--- START ---
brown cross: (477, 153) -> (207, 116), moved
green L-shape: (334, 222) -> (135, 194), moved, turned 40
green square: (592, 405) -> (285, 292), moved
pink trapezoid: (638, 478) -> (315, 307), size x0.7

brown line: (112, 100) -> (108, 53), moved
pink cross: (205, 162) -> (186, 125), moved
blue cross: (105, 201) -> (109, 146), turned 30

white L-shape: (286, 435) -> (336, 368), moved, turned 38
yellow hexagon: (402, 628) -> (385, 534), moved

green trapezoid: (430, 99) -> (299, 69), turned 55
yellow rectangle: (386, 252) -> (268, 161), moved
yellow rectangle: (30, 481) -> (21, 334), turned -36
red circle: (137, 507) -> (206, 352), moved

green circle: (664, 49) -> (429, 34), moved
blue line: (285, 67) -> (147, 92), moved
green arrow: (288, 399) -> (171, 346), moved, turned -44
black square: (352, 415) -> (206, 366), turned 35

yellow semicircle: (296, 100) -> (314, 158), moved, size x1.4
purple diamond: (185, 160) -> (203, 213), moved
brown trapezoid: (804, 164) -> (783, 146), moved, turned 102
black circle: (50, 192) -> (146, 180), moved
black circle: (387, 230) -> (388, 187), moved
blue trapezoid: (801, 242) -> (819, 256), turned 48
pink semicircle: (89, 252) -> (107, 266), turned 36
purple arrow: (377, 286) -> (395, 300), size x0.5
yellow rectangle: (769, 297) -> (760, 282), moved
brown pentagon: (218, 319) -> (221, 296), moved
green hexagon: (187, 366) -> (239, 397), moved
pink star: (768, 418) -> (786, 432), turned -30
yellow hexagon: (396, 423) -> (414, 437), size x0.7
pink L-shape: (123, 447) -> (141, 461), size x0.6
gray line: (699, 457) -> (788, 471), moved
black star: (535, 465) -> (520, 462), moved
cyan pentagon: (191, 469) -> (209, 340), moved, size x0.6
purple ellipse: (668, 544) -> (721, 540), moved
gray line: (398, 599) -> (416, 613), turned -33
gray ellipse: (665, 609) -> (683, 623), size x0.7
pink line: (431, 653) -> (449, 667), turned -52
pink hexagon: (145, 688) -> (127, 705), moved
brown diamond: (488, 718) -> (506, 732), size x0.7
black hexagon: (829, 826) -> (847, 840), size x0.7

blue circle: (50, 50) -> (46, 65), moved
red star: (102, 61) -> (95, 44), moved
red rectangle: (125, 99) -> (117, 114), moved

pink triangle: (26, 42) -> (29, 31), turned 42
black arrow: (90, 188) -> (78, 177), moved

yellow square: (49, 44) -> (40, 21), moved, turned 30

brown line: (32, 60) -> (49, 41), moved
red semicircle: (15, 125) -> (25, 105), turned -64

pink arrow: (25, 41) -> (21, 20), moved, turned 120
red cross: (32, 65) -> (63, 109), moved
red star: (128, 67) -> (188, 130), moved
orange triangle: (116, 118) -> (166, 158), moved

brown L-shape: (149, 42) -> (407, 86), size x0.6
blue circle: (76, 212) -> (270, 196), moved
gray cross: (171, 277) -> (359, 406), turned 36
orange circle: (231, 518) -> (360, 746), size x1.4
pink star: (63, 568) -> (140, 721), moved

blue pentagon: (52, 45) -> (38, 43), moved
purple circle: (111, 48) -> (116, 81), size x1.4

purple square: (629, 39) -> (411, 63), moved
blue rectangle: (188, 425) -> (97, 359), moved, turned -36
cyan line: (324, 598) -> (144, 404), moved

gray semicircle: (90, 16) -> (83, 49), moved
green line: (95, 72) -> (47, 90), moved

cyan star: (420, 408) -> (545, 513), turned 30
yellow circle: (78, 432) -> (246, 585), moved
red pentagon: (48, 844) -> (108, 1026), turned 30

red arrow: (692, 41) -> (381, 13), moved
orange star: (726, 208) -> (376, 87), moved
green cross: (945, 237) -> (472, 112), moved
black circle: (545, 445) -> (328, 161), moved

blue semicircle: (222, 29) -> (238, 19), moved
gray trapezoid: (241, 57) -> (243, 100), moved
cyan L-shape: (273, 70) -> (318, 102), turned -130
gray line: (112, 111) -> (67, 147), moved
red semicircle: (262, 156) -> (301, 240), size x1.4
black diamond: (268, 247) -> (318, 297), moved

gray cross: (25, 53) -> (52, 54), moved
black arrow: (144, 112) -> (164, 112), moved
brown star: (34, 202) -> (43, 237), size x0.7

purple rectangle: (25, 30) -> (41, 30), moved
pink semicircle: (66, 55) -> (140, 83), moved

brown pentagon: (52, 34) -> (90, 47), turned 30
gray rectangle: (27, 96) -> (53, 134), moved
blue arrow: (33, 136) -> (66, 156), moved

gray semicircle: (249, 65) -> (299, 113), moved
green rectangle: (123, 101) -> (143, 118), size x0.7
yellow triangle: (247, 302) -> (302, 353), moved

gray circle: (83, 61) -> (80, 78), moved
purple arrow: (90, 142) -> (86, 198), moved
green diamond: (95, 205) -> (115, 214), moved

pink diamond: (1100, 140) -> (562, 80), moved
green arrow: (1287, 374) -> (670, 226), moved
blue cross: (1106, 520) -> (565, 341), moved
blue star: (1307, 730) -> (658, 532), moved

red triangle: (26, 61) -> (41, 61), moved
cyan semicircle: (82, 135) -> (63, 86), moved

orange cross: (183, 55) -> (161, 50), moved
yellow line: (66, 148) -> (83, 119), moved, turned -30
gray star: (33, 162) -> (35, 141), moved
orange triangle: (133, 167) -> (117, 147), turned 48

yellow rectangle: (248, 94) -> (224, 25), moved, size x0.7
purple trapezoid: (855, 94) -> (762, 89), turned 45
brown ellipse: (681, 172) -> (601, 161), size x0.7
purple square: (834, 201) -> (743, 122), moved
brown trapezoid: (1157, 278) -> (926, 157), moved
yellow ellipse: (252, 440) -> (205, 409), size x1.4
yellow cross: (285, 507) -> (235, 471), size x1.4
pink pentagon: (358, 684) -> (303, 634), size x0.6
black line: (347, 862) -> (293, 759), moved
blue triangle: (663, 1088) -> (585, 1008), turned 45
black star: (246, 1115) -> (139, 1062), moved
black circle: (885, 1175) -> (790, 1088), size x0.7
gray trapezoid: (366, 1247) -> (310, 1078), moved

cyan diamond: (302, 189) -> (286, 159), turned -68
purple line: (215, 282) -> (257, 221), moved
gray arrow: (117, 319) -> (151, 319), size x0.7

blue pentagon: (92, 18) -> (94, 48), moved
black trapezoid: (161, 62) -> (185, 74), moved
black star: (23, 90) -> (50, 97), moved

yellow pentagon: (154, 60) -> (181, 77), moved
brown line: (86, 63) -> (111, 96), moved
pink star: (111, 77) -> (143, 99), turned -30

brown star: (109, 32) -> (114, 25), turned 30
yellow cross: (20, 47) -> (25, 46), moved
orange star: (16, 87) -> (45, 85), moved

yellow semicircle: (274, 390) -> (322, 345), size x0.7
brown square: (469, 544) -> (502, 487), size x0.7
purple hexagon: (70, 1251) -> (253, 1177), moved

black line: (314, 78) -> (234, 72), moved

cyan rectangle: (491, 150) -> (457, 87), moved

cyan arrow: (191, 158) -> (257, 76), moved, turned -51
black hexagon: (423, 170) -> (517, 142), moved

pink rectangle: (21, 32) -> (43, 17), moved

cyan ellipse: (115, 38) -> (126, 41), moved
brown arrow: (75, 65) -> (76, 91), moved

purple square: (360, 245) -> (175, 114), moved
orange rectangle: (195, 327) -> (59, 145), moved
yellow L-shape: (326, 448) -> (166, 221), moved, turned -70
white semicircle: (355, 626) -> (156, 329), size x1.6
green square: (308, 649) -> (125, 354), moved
--- END ---
Return the full listing exactly as written.

brown cross: (477, 153) -> (207, 116), moved
green L-shape: (334, 222) -> (135, 194), moved, turned 40
green square: (592, 405) -> (285, 292), moved
pink trapezoid: (638, 478) -> (315, 307), size x0.7

brown line: (112, 100) -> (108, 53), moved
pink cross: (205, 162) -> (186, 125), moved
blue cross: (105, 201) -> (109, 146), turned 30

white L-shape: (286, 435) -> (336, 368), moved, turned 38
yellow hexagon: (402, 628) -> (385, 534), moved

green trapezoid: (430, 99) -> (299, 69), turned 55
yellow rectangle: (386, 252) -> (268, 161), moved
yellow rectangle: (30, 481) -> (21, 334), turned -36
red circle: (137, 507) -> (206, 352), moved

green circle: (664, 49) -> (429, 34), moved
blue line: (285, 67) -> (147, 92), moved
green arrow: (288, 399) -> (171, 346), moved, turned -44
black square: (352, 415) -> (206, 366), turned 35

yellow semicircle: (296, 100) -> (314, 158), moved, size x1.4
purple diamond: (185, 160) -> (203, 213), moved
brown trapezoid: (804, 164) -> (783, 146), moved, turned 102
black circle: (50, 192) -> (146, 180), moved
black circle: (387, 230) -> (388, 187), moved
blue trapezoid: (801, 242) -> (819, 256), turned 48
pink semicircle: (89, 252) -> (107, 266), turned 36
purple arrow: (377, 286) -> (395, 300), size x0.5
yellow rectangle: (769, 297) -> (760, 282), moved
brown pentagon: (218, 319) -> (221, 296), moved
green hexagon: (187, 366) -> (239, 397), moved
pink star: (768, 418) -> (786, 432), turned -30
yellow hexagon: (396, 423) -> (414, 437), size x0.7
pink L-shape: (123, 447) -> (141, 461), size x0.6
gray line: (699, 457) -> (788, 471), moved
black star: (535, 465) -> (520, 462), moved
cyan pentagon: (191, 469) -> (209, 340), moved, size x0.6
purple ellipse: (668, 544) -> (721, 540), moved
gray line: (398, 599) -> (416, 613), turned -33
gray ellipse: (665, 609) -> (683, 623), size x0.7
pink line: (431, 653) -> (449, 667), turned -52
pink hexagon: (145, 688) -> (127, 705), moved
brown diamond: (488, 718) -> (506, 732), size x0.7
black hexagon: (829, 826) -> (847, 840), size x0.7

blue circle: (50, 50) -> (46, 65), moved
red star: (102, 61) -> (95, 44), moved
red rectangle: (125, 99) -> (117, 114), moved

pink triangle: (26, 42) -> (29, 31), turned 42
black arrow: (90, 188) -> (78, 177), moved

yellow square: (49, 44) -> (40, 21), moved, turned 30

brown line: (32, 60) -> (49, 41), moved
red semicircle: (15, 125) -> (25, 105), turned -64

pink arrow: (25, 41) -> (21, 20), moved, turned 120
red cross: (32, 65) -> (63, 109), moved
red star: (128, 67) -> (188, 130), moved
orange triangle: (116, 118) -> (166, 158), moved

brown L-shape: (149, 42) -> (407, 86), size x0.6
blue circle: (76, 212) -> (270, 196), moved
gray cross: (171, 277) -> (359, 406), turned 36
orange circle: (231, 518) -> (360, 746), size x1.4
pink star: (63, 568) -> (140, 721), moved

blue pentagon: (52, 45) -> (38, 43), moved
purple circle: (111, 48) -> (116, 81), size x1.4

purple square: (629, 39) -> (411, 63), moved
blue rectangle: (188, 425) -> (97, 359), moved, turned -36
cyan line: (324, 598) -> (144, 404), moved

gray semicircle: (90, 16) -> (83, 49), moved
green line: (95, 72) -> (47, 90), moved

cyan star: (420, 408) -> (545, 513), turned 30
yellow circle: (78, 432) -> (246, 585), moved
red pentagon: (48, 844) -> (108, 1026), turned 30

red arrow: (692, 41) -> (381, 13), moved
orange star: (726, 208) -> (376, 87), moved
green cross: (945, 237) -> (472, 112), moved
black circle: (545, 445) -> (328, 161), moved

blue semicircle: (222, 29) -> (238, 19), moved
gray trapezoid: (241, 57) -> (243, 100), moved
cyan L-shape: (273, 70) -> (318, 102), turned -130
gray line: (112, 111) -> (67, 147), moved
red semicircle: (262, 156) -> (301, 240), size x1.4
black diamond: (268, 247) -> (318, 297), moved

gray cross: (25, 53) -> (52, 54), moved
black arrow: (144, 112) -> (164, 112), moved
brown star: (34, 202) -> (43, 237), size x0.7

purple rectangle: (25, 30) -> (41, 30), moved
pink semicircle: (66, 55) -> (140, 83), moved

brown pentagon: (52, 34) -> (90, 47), turned 30
gray rectangle: (27, 96) -> (53, 134), moved
blue arrow: (33, 136) -> (66, 156), moved

gray semicircle: (249, 65) -> (299, 113), moved
green rectangle: (123, 101) -> (143, 118), size x0.7
yellow triangle: (247, 302) -> (302, 353), moved

gray circle: (83, 61) -> (80, 78), moved
purple arrow: (90, 142) -> (86, 198), moved
green diamond: (95, 205) -> (115, 214), moved

pink diamond: (1100, 140) -> (562, 80), moved
green arrow: (1287, 374) -> (670, 226), moved
blue cross: (1106, 520) -> (565, 341), moved
blue star: (1307, 730) -> (658, 532), moved

red triangle: (26, 61) -> (41, 61), moved
cyan semicircle: (82, 135) -> (63, 86), moved

orange cross: (183, 55) -> (161, 50), moved
yellow line: (66, 148) -> (83, 119), moved, turned -30
gray star: (33, 162) -> (35, 141), moved
orange triangle: (133, 167) -> (117, 147), turned 48

yellow rectangle: (248, 94) -> (224, 25), moved, size x0.7
purple trapezoid: (855, 94) -> (762, 89), turned 45
brown ellipse: (681, 172) -> (601, 161), size x0.7
purple square: (834, 201) -> (743, 122), moved
brown trapezoid: (1157, 278) -> (926, 157), moved
yellow ellipse: (252, 440) -> (205, 409), size x1.4
yellow cross: (285, 507) -> (235, 471), size x1.4
pink pentagon: (358, 684) -> (303, 634), size x0.6
black line: (347, 862) -> (293, 759), moved
blue triangle: (663, 1088) -> (585, 1008), turned 45
black star: (246, 1115) -> (139, 1062), moved
black circle: (885, 1175) -> (790, 1088), size x0.7
gray trapezoid: (366, 1247) -> (310, 1078), moved

cyan diamond: (302, 189) -> (286, 159), turned -68
purple line: (215, 282) -> (257, 221), moved
gray arrow: (117, 319) -> (151, 319), size x0.7

blue pentagon: (92, 18) -> (94, 48), moved
black trapezoid: (161, 62) -> (185, 74), moved
black star: (23, 90) -> (50, 97), moved

yellow pentagon: (154, 60) -> (181, 77), moved
brown line: (86, 63) -> (111, 96), moved
pink star: (111, 77) -> (143, 99), turned -30

brown star: (109, 32) -> (114, 25), turned 30
yellow cross: (20, 47) -> (25, 46), moved
orange star: (16, 87) -> (45, 85), moved

yellow semicircle: (274, 390) -> (322, 345), size x0.7
brown square: (469, 544) -> (502, 487), size x0.7
purple hexagon: (70, 1251) -> (253, 1177), moved

black line: (314, 78) -> (234, 72), moved

cyan rectangle: (491, 150) -> (457, 87), moved

cyan arrow: (191, 158) -> (257, 76), moved, turned -51
black hexagon: (423, 170) -> (517, 142), moved

pink rectangle: (21, 32) -> (43, 17), moved

cyan ellipse: (115, 38) -> (126, 41), moved
brown arrow: (75, 65) -> (76, 91), moved

purple square: (360, 245) -> (175, 114), moved
orange rectangle: (195, 327) -> (59, 145), moved
yellow L-shape: (326, 448) -> (166, 221), moved, turned -70
white semicircle: (355, 626) -> (156, 329), size x1.6
green square: (308, 649) -> (125, 354), moved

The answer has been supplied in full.